EXERCISE INPUTS: Begin

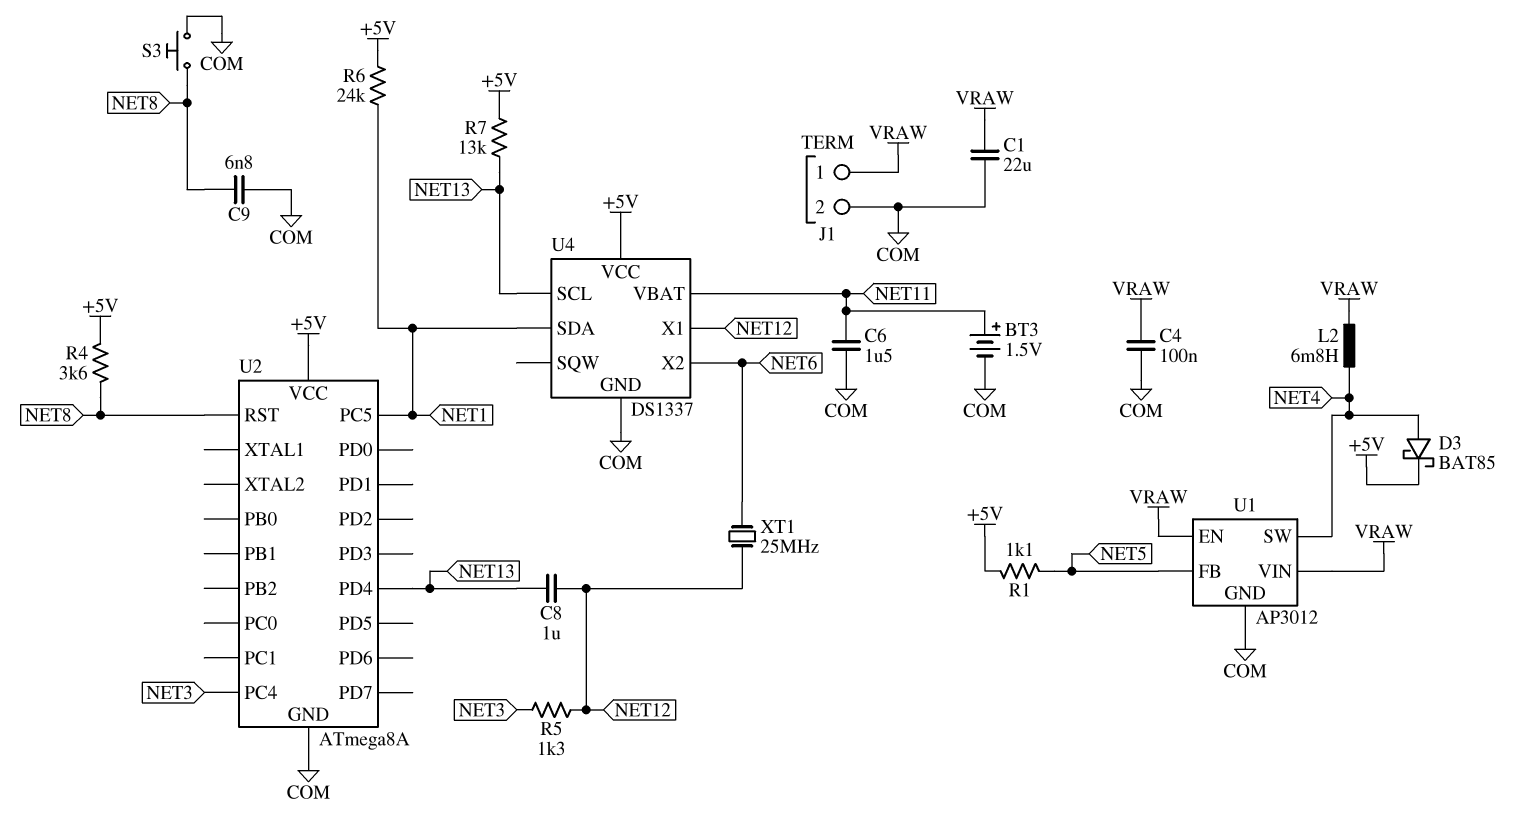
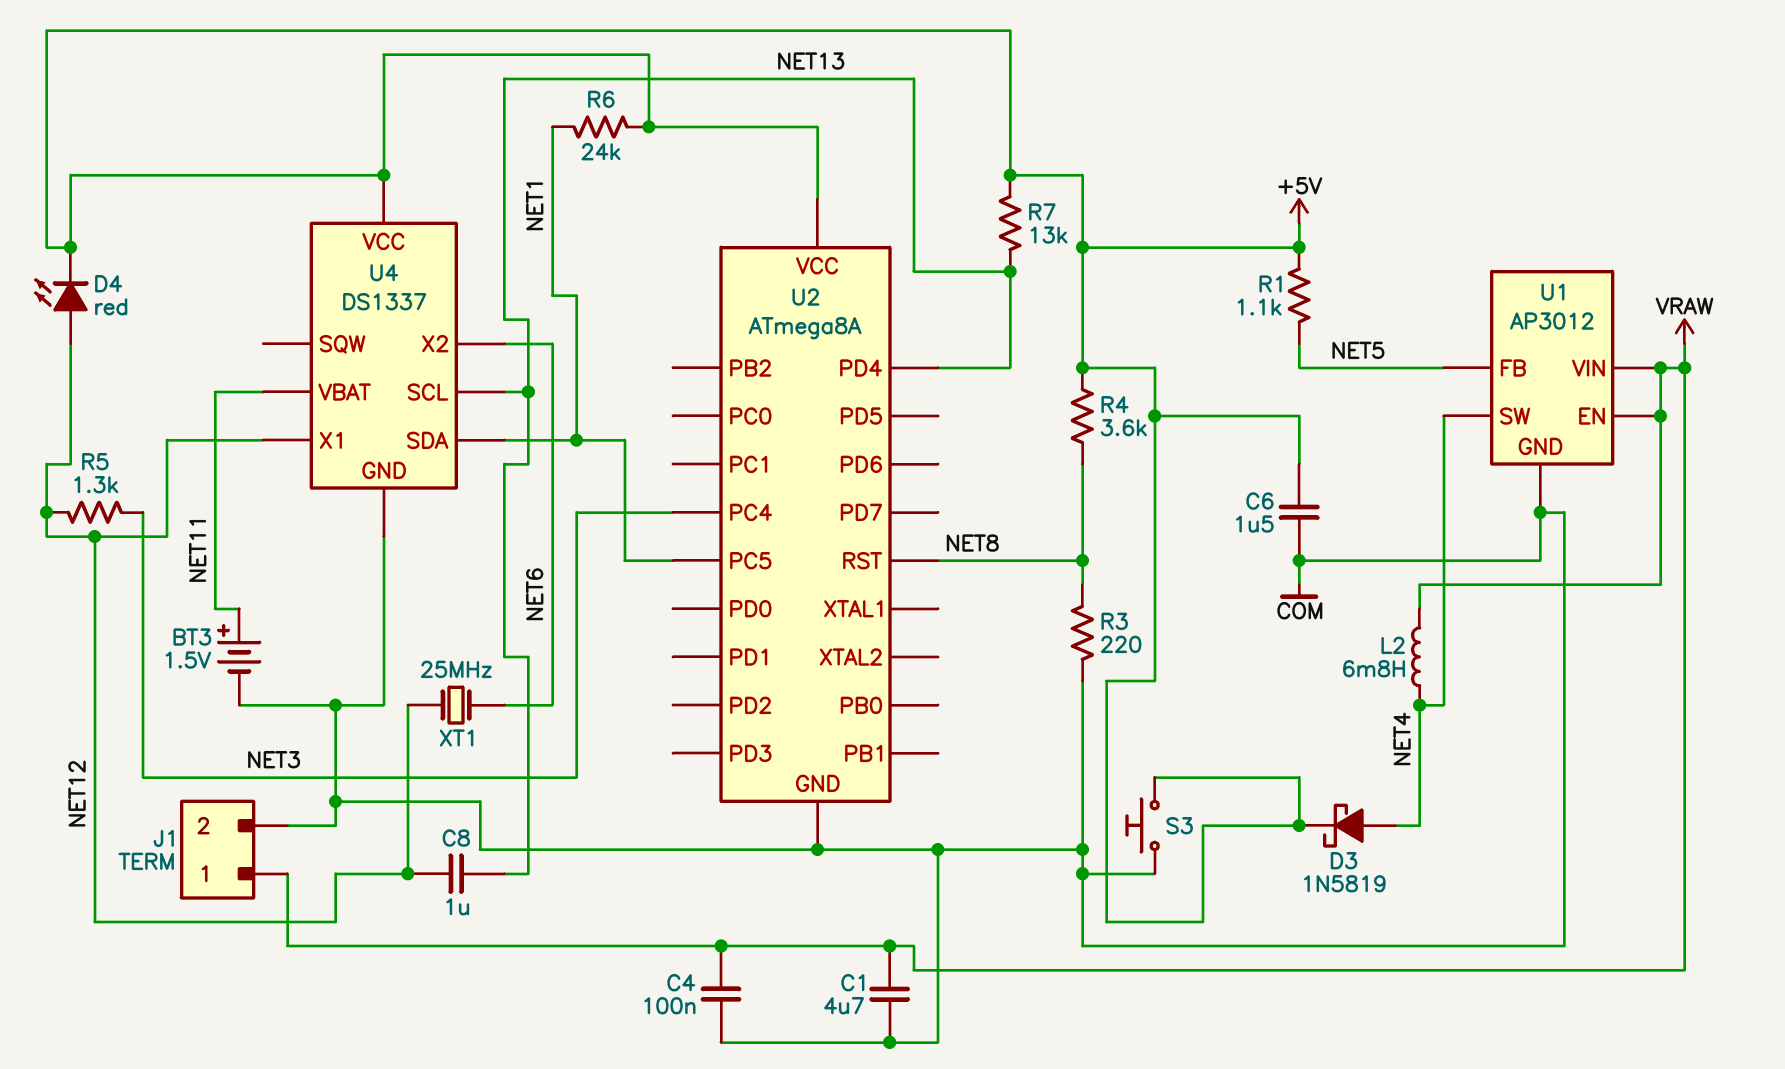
C1: 22uF (COM, VRAW) -> 4.7uF (COM, VRAW)
C6: 1.5uF (COM, NET11) -> 1.5uF (+5V, COM)
C9: 6.8nF (COM, NET8) -> none
D3: schottky BAT85 (A NET4, K +5V) -> schottky 1N5819 (A NET4, K +5V)
D4: none -> LED red (A NET12, K +5V)
R3: none -> 220 (COM, NET8)
S3: button (COM, NET8) -> button (+5V, COM)

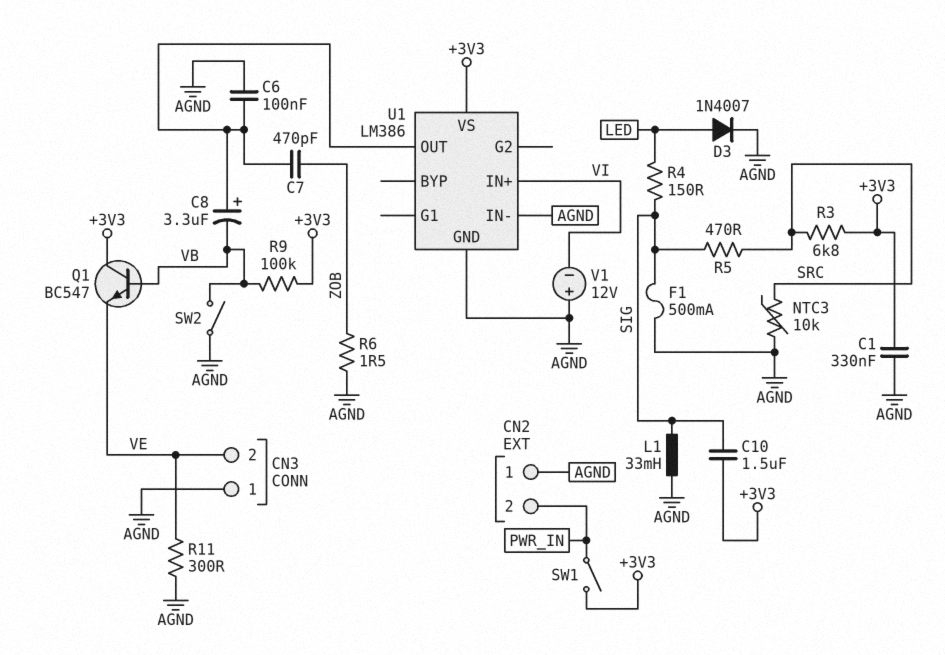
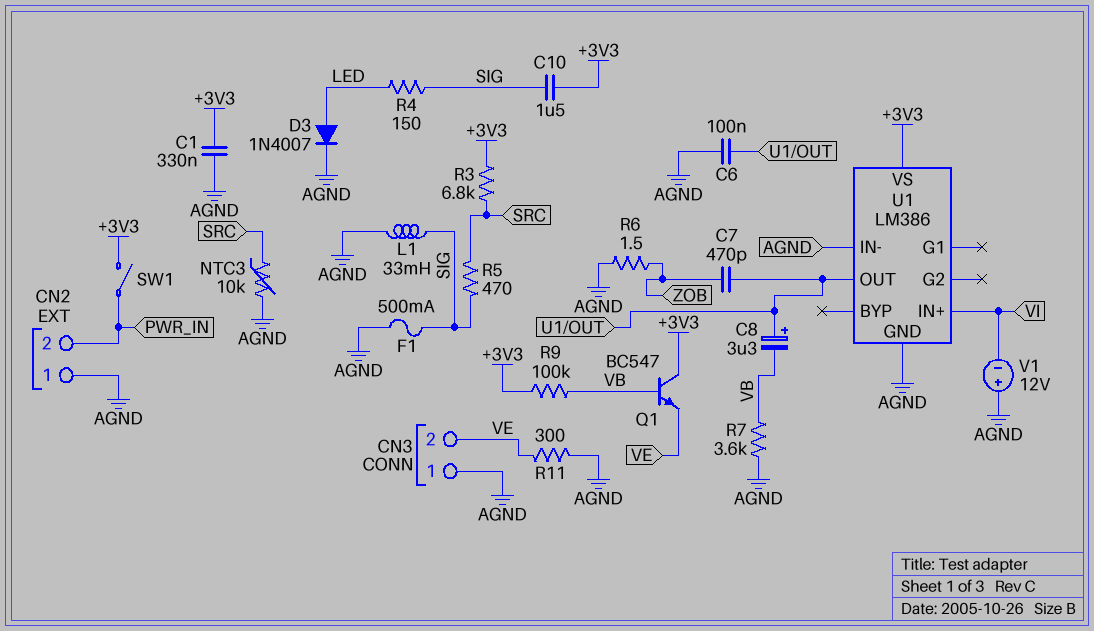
R7: none -> 3.6k (AGND, VB)
SW2: switch (AGND, VB) -> none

EXERCISE INPUTS: End

_EXERCISE DETAILS_
Locate all lines in the listing above with the word "AGND" and copy them.

_TASK ANSWER_
R7: none -> 3.6k (AGND, VB)
SW2: switch (AGND, VB) -> none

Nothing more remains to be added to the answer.